■ **What to work on**: Verbatim copy without images: return all of the data as it stands.

■ **Raw data**:

>>>>>

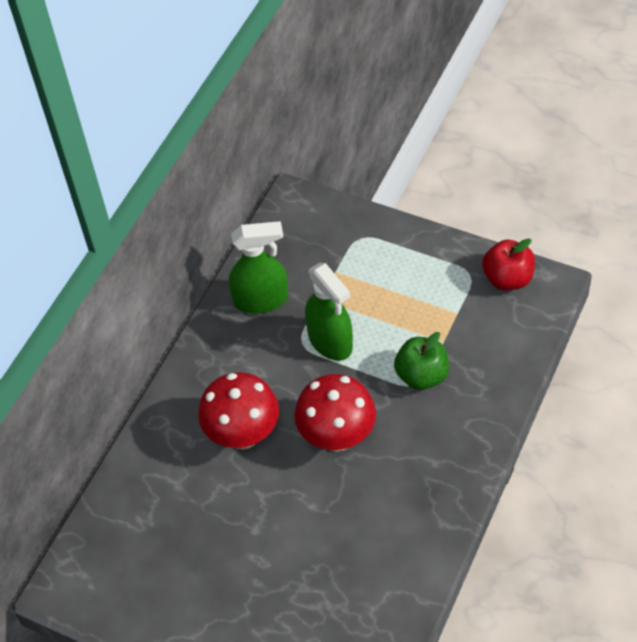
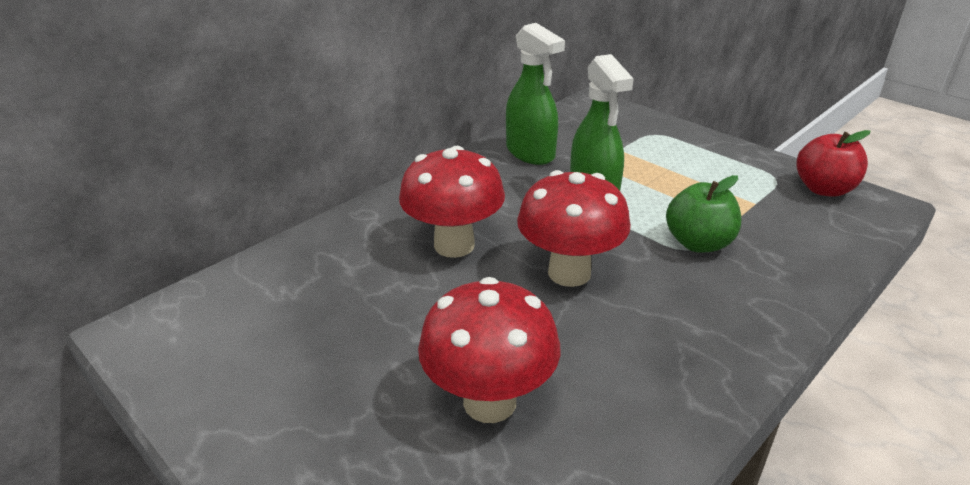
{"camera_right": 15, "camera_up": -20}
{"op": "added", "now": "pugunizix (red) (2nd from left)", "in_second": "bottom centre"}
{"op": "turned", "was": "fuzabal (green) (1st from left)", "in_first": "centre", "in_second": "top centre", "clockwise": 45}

<<<<<

■ **Written answer**:
{"camera_right": 15, "camera_up": -20}
{"op": "added", "now": "pugunizix (red) (2nd from left)", "in_second": "bottom centre"}
{"op": "turned", "was": "fuzabal (green) (1st from left)", "in_first": "centre", "in_second": "top centre", "clockwise": 45}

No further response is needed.